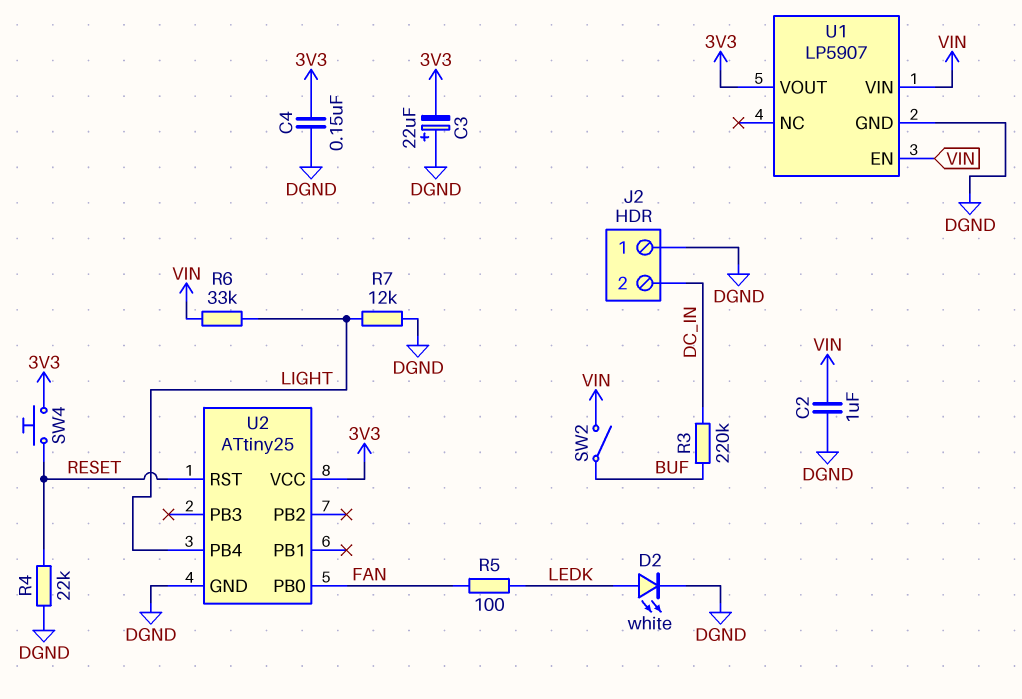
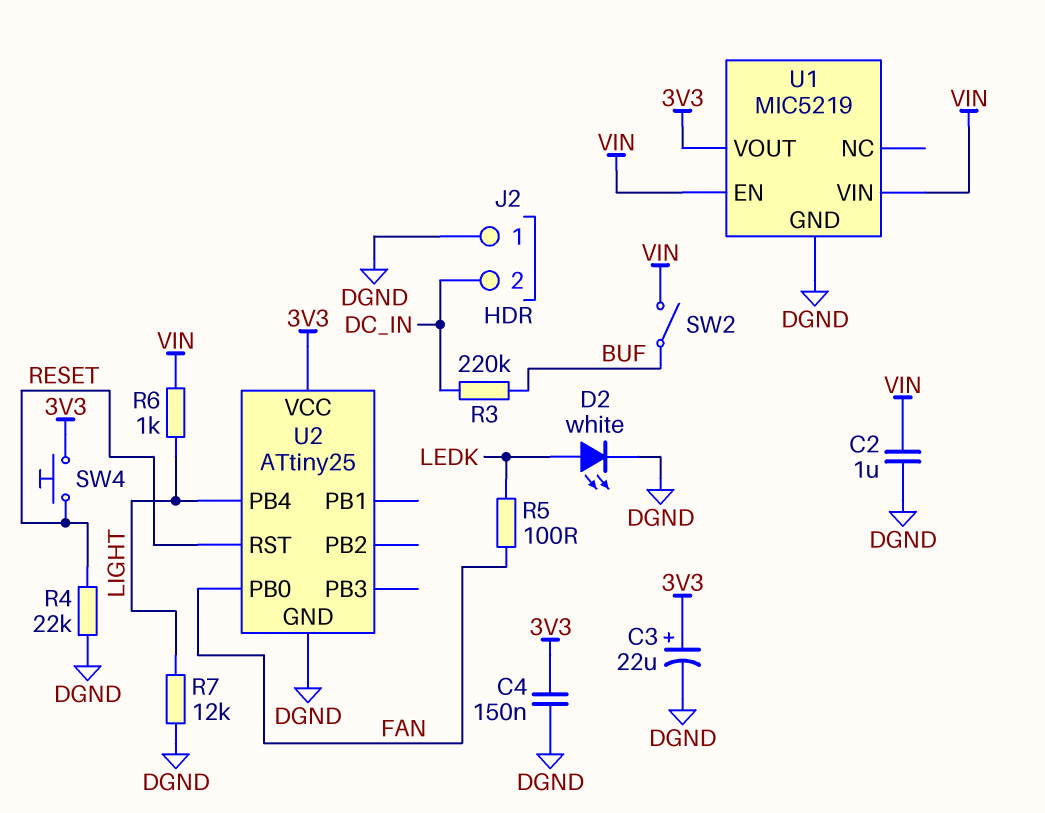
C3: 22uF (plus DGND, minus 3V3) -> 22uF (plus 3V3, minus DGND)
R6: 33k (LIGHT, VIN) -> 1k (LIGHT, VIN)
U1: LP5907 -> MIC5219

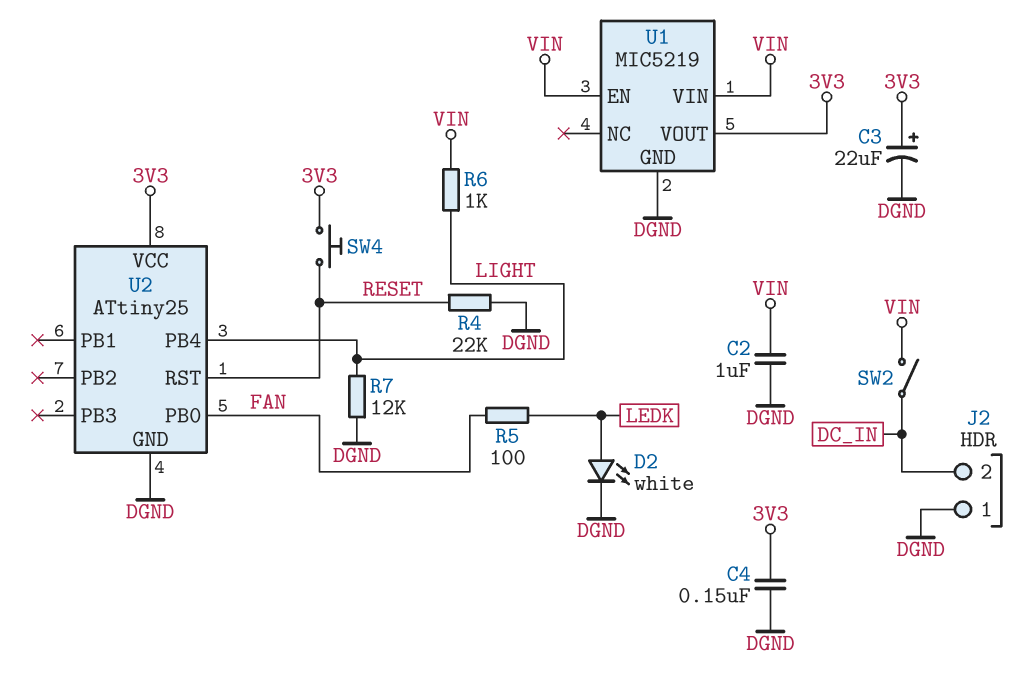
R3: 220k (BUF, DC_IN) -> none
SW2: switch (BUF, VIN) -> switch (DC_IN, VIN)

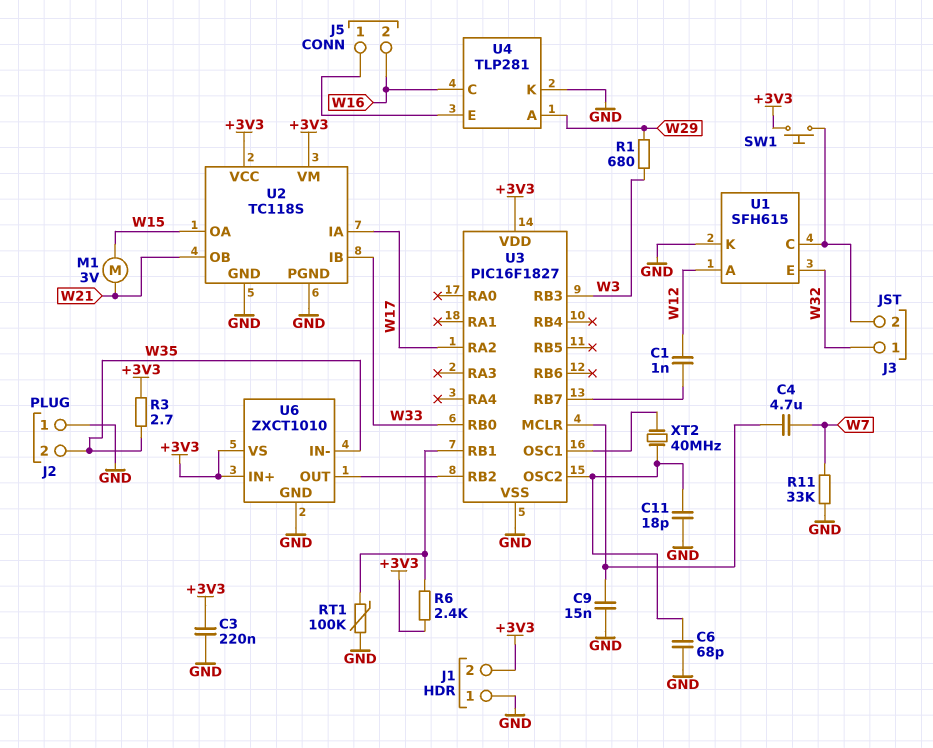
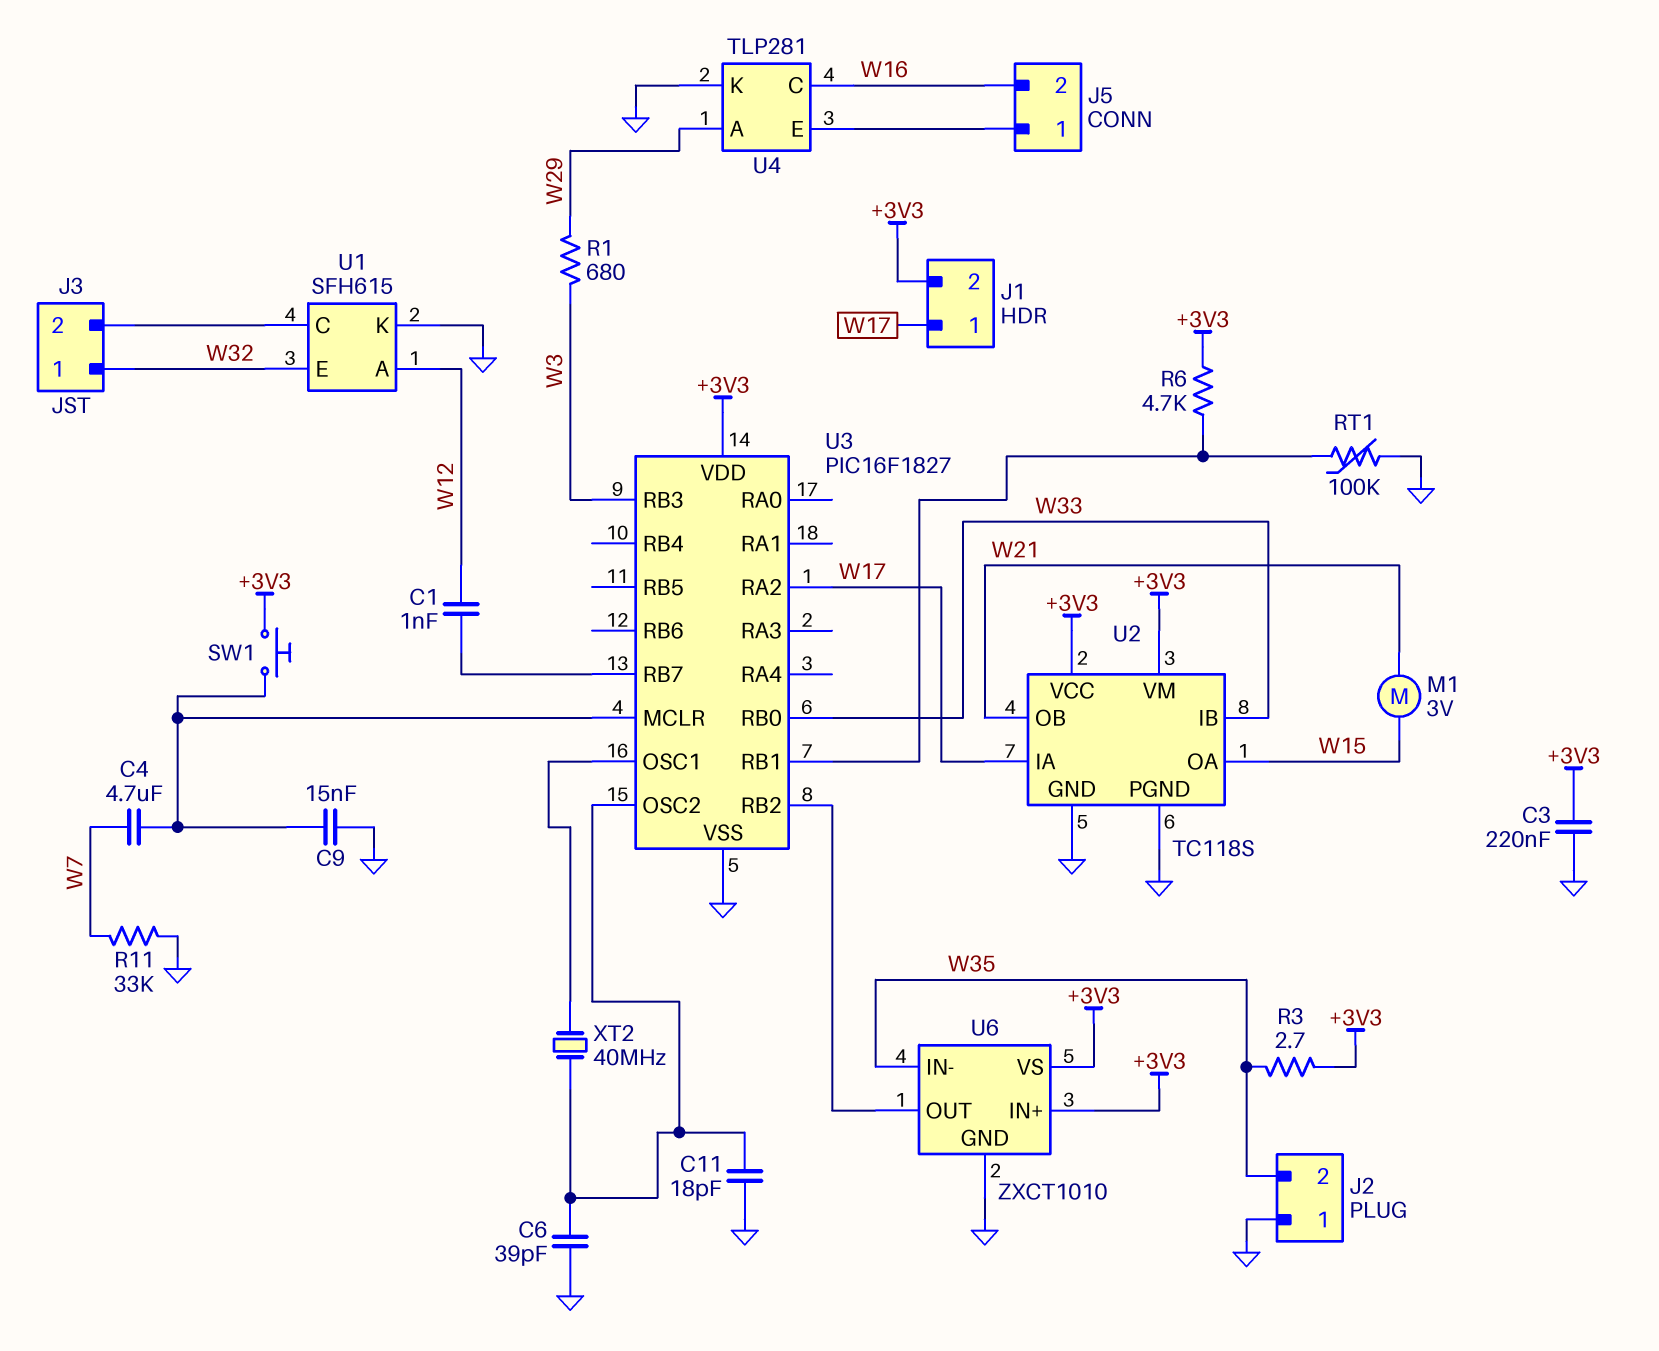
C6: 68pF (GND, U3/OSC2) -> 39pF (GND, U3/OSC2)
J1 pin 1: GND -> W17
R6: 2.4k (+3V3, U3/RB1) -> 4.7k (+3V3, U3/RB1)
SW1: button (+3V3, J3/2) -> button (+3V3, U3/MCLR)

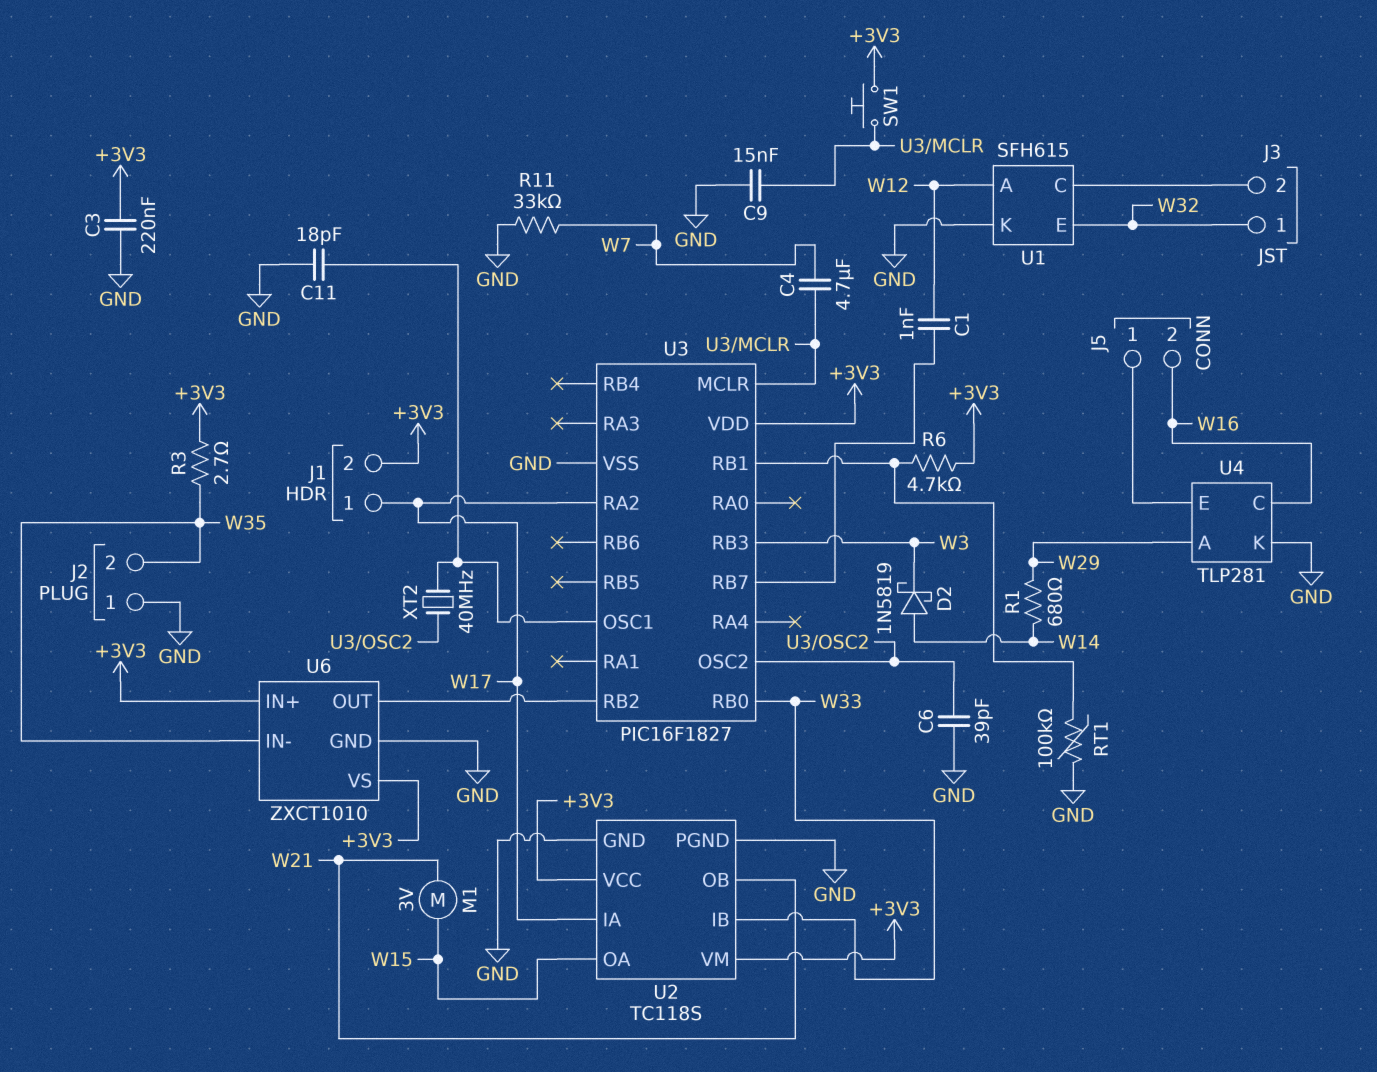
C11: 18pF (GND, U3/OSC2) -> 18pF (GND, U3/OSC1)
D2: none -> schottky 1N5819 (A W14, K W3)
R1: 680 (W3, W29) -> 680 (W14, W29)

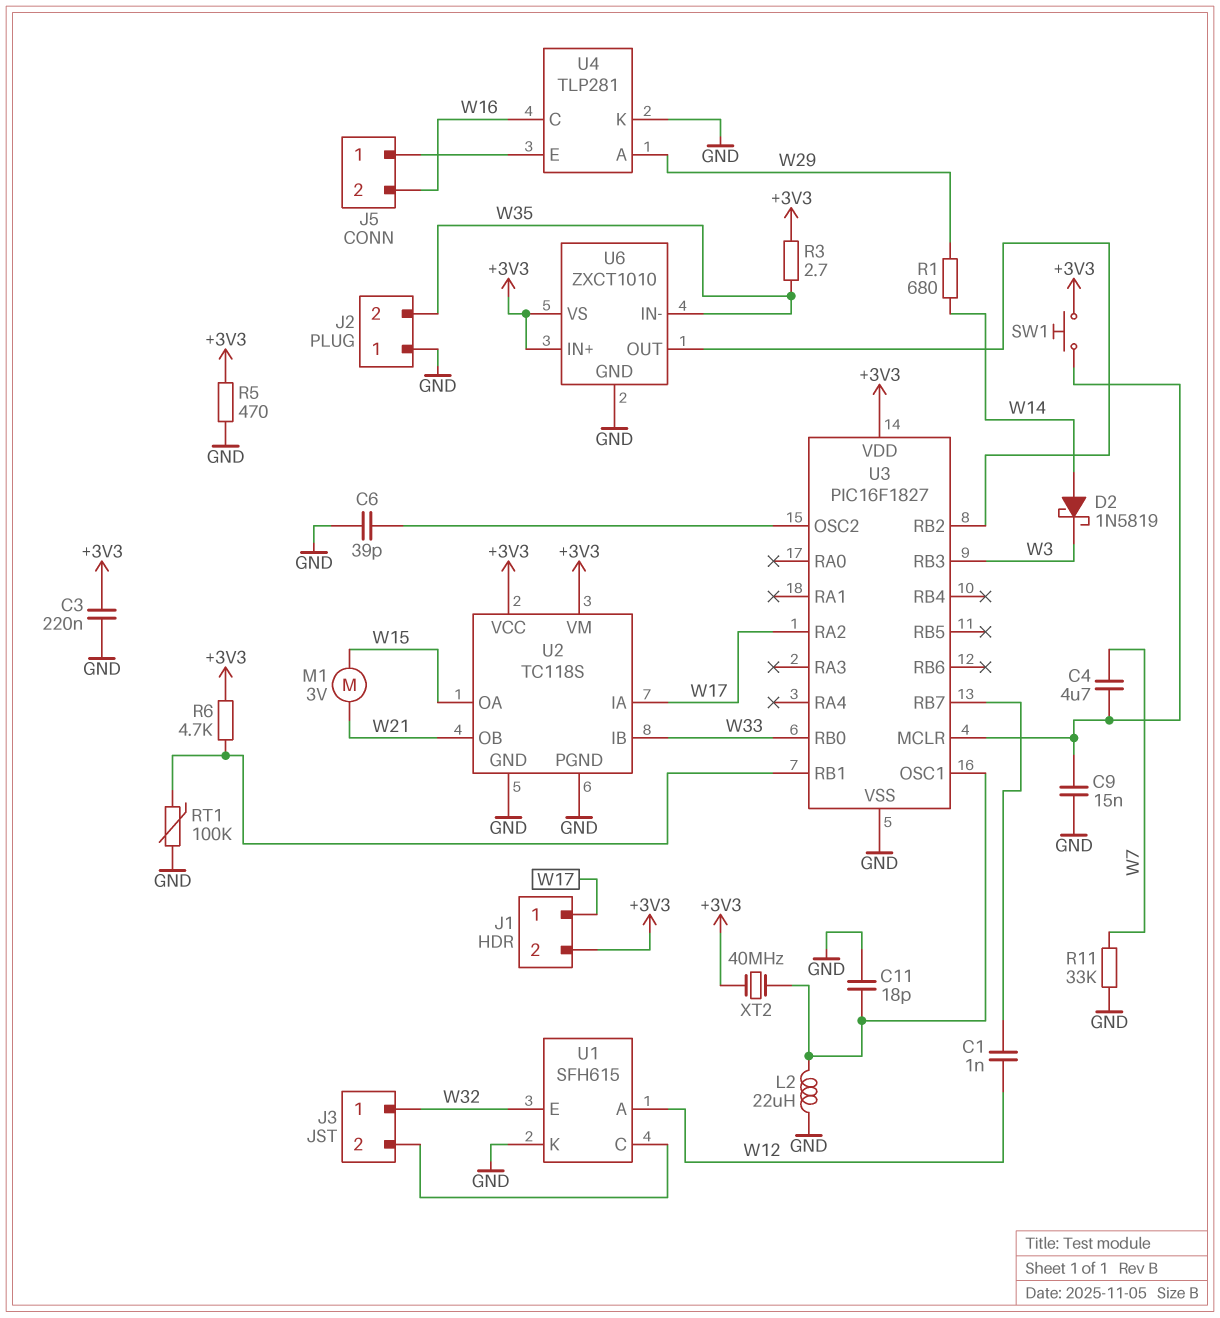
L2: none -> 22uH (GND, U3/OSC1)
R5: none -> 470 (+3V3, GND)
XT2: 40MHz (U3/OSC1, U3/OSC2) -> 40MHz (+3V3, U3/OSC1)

» **EXERCISE GOAL**
Each line that holds the string "none" is to be copied from the entries above.

» **EXERCISE ANSWER**
R3: 220k (BUF, DC_IN) -> none
D2: none -> schottky 1N5819 (A W14, K W3)
L2: none -> 22uH (GND, U3/OSC1)
R5: none -> 470 (+3V3, GND)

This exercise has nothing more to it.